[Requirement] Below is a listing. Write out exactly its lines between the one holding "none -> purple 1x2 brick [304,163,368,213]" and the one holding "red 1x1 brick", inclusive.

═══

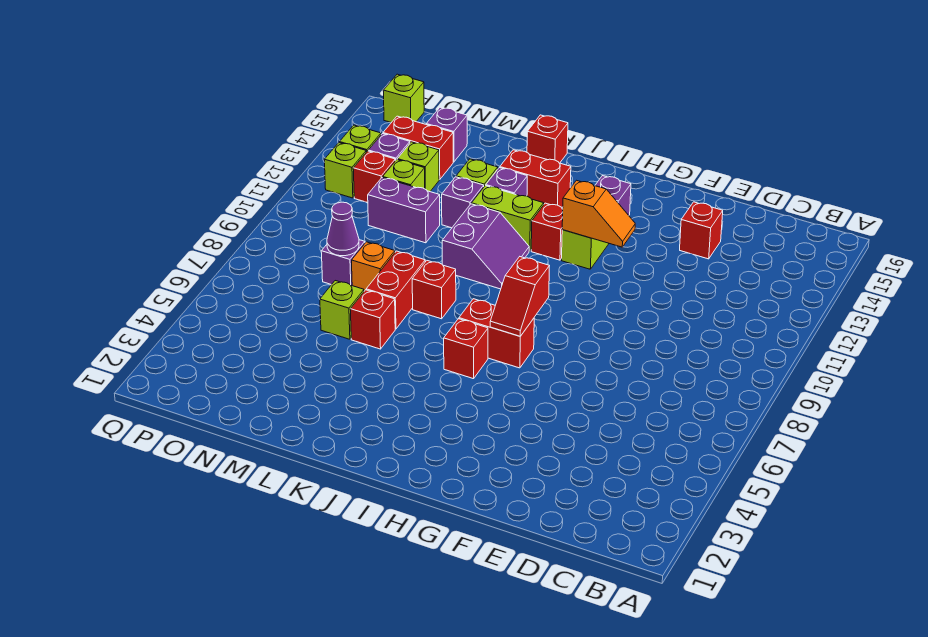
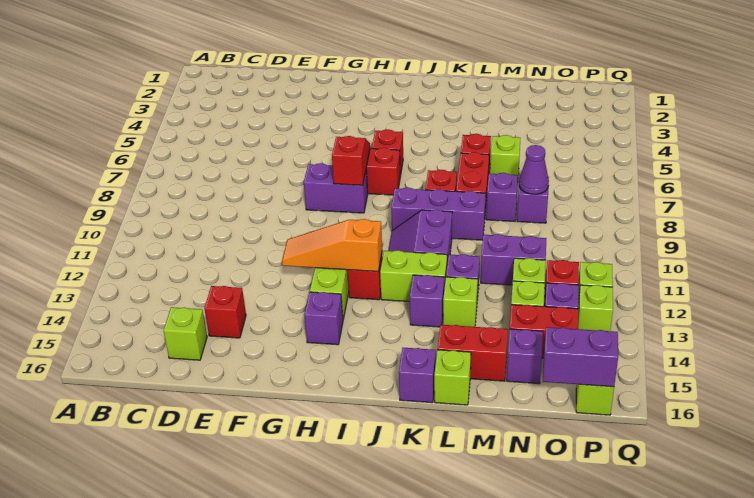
none -> lime 1x1 brick [163,307,207,360]
none -> purple 1x2 brick [304,163,368,213]
orange 1x2 slope [562,180,635,247] -> orange 1x3 slope [282,219,382,272]
none -> purple 1x3 brick [391,188,486,240]
red 1x2 brick [500,150,571,208] -> red 1x2 brick moved to [438,325,508,381]
red 1x1 brick [527,115,568,163] -> purple 1x1 brick [399,348,436,403]
none -> lime 1x1 brick [434,350,471,405]
orange 1x1 brick [352,242,395,291] -> purple 1x1 brick [486,173,518,221]
none -> purple 1x2 brick [543,327,618,387]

═══

[Exercise result]
none -> purple 1x2 brick [304,163,368,213]
orange 1x2 slope [562,180,635,247] -> orange 1x3 slope [282,219,382,272]
none -> purple 1x3 brick [391,188,486,240]
red 1x2 brick [500,150,571,208] -> red 1x2 brick moved to [438,325,508,381]
red 1x1 brick [527,115,568,163] -> purple 1x1 brick [399,348,436,403]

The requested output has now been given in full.